Recorded information:
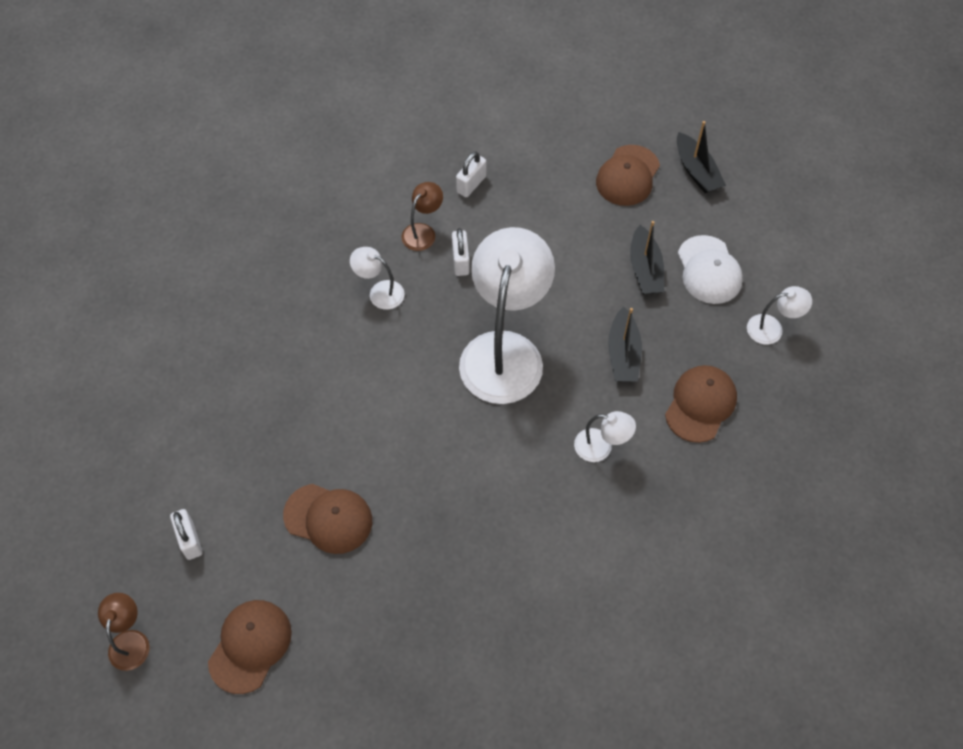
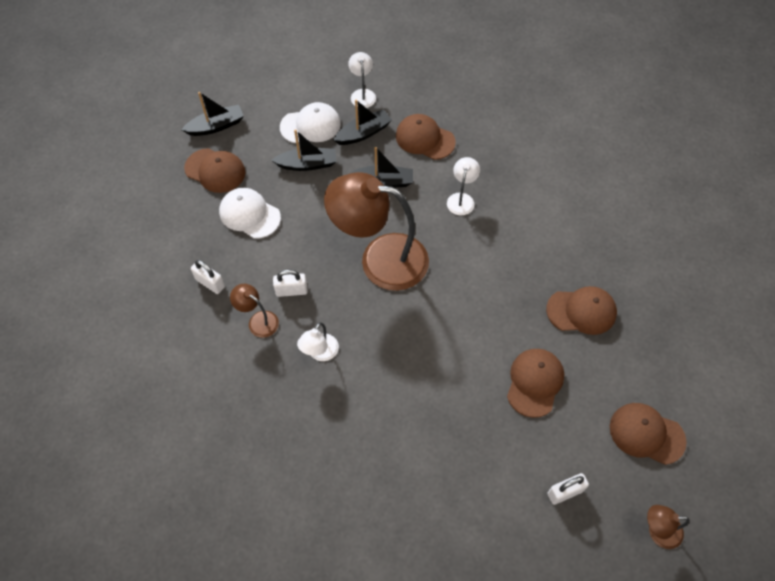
camera: 90 degrees left, 0 degrees up
(426, 586) = (581, 311): none -> brown cap
(505, 351) = (380, 259): white lamp -> brown lamp
(565, 214) = (249, 214): none -> white cap
(703, 330) = (363, 133): none -> black boat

Assigned task: Provide only the count of lines in the records above that hold the word "brown".

Response area: 2